[INSTRUCTIONS FOR THE TASK]: The result should be every line of the listing that contains "PIXELS".

[LISTED ENTRIES]:
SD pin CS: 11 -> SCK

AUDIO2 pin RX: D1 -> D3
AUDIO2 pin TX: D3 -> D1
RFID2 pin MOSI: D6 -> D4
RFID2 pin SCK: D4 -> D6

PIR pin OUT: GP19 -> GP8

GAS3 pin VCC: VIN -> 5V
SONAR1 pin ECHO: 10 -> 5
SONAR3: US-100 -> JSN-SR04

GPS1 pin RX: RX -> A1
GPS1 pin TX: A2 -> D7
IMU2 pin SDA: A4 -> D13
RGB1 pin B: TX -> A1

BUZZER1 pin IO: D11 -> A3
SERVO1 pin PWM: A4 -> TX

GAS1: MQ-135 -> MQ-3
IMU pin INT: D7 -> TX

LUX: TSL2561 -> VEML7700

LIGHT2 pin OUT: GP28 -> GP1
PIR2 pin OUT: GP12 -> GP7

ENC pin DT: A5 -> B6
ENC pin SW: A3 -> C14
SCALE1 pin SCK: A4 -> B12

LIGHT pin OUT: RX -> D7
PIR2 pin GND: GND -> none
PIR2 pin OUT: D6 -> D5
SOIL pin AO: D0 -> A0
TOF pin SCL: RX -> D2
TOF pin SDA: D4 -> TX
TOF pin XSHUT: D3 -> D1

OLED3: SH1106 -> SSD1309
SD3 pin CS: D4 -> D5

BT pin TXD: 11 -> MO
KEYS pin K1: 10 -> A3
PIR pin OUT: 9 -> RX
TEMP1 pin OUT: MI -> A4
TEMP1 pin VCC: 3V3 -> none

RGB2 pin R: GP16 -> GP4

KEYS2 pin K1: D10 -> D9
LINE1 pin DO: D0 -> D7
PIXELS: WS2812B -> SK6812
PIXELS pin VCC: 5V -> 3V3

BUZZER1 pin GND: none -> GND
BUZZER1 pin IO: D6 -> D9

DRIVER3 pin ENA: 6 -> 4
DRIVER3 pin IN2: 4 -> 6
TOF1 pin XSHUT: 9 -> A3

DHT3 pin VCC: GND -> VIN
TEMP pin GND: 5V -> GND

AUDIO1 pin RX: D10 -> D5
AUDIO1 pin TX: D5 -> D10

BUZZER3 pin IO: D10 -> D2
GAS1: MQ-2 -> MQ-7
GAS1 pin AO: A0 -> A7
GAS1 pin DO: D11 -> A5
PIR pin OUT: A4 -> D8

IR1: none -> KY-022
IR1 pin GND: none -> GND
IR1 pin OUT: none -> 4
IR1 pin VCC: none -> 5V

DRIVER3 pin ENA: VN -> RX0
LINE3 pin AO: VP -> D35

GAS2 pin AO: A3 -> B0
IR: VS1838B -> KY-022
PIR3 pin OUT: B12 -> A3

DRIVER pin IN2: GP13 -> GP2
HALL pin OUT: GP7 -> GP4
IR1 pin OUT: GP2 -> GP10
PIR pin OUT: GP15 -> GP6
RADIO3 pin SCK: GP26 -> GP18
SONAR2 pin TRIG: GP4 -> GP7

[OUTPUT OF THE TASK]:
PIXELS: WS2812B -> SK6812
PIXELS pin VCC: 5V -> 3V3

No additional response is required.